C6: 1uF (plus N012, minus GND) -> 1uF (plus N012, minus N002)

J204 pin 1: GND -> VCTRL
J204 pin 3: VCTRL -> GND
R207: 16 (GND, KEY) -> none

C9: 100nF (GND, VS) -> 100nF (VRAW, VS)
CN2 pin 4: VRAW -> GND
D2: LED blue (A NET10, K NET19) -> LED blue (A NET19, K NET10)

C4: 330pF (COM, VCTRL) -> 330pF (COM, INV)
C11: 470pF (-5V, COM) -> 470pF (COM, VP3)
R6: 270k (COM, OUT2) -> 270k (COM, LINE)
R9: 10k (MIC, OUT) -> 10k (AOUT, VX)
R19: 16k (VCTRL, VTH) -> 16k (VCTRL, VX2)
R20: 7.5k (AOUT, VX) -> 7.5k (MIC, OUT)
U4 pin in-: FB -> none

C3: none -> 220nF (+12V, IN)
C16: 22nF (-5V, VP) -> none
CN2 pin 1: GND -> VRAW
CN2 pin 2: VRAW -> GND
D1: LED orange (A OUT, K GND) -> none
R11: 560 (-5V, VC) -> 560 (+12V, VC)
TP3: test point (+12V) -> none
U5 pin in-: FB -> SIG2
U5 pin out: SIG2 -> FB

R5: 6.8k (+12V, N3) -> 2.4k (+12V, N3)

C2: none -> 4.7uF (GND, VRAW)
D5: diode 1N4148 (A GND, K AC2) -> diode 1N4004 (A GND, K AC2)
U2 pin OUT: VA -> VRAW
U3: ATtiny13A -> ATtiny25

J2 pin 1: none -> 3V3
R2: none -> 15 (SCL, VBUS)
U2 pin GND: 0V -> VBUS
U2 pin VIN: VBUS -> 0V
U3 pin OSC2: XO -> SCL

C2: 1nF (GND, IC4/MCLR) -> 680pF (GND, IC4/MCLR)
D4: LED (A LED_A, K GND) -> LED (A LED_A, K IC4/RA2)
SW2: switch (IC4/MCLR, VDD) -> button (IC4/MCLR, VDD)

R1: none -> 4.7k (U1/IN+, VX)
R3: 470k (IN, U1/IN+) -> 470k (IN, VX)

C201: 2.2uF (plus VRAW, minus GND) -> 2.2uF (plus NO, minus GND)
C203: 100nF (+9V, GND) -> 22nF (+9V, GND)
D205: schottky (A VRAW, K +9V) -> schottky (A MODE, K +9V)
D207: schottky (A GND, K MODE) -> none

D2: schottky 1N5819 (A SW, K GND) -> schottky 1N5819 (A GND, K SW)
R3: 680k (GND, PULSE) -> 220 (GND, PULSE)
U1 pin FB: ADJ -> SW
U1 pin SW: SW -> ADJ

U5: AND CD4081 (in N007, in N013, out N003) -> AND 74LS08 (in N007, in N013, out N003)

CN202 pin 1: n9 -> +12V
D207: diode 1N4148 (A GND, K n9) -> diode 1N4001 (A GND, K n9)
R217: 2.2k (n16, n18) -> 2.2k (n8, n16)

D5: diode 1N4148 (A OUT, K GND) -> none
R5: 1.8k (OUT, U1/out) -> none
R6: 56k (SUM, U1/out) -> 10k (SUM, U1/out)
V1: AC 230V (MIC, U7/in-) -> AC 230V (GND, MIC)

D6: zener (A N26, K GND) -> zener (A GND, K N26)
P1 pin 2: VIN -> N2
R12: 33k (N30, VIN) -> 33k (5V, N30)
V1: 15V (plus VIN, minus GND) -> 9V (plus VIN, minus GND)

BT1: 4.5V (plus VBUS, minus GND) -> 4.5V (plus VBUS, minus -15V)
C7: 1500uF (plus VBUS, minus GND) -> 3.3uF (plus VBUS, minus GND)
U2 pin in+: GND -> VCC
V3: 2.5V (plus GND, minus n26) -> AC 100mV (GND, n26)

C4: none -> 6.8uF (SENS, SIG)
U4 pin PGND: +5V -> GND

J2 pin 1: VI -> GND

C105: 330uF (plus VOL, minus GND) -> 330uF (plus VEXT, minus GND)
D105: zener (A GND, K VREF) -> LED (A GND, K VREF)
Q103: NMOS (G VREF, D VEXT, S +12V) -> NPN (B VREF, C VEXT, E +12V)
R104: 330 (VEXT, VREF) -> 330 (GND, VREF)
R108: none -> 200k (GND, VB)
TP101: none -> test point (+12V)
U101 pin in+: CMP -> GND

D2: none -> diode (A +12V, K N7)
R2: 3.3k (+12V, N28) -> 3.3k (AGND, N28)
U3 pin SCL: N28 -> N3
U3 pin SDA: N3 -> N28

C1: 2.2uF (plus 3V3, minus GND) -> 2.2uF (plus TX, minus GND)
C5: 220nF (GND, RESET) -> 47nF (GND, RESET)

.....

• Brief
Go through the listing above and write out exactly the lines starting with the one holding "CN2 pin 4: VRAW -> GND" and running through the one holding "U3: ATtiny13A -> ATtiny25", ends included, and no others.

• Task solution
CN2 pin 4: VRAW -> GND
D2: LED blue (A NET10, K NET19) -> LED blue (A NET19, K NET10)

C4: 330pF (COM, VCTRL) -> 330pF (COM, INV)
C11: 470pF (-5V, COM) -> 470pF (COM, VP3)
R6: 270k (COM, OUT2) -> 270k (COM, LINE)
R9: 10k (MIC, OUT) -> 10k (AOUT, VX)
R19: 16k (VCTRL, VTH) -> 16k (VCTRL, VX2)
R20: 7.5k (AOUT, VX) -> 7.5k (MIC, OUT)
U4 pin in-: FB -> none

C3: none -> 220nF (+12V, IN)
C16: 22nF (-5V, VP) -> none
CN2 pin 1: GND -> VRAW
CN2 pin 2: VRAW -> GND
D1: LED orange (A OUT, K GND) -> none
R11: 560 (-5V, VC) -> 560 (+12V, VC)
TP3: test point (+12V) -> none
U5 pin in-: FB -> SIG2
U5 pin out: SIG2 -> FB

R5: 6.8k (+12V, N3) -> 2.4k (+12V, N3)

C2: none -> 4.7uF (GND, VRAW)
D5: diode 1N4148 (A GND, K AC2) -> diode 1N4004 (A GND, K AC2)
U2 pin OUT: VA -> VRAW
U3: ATtiny13A -> ATtiny25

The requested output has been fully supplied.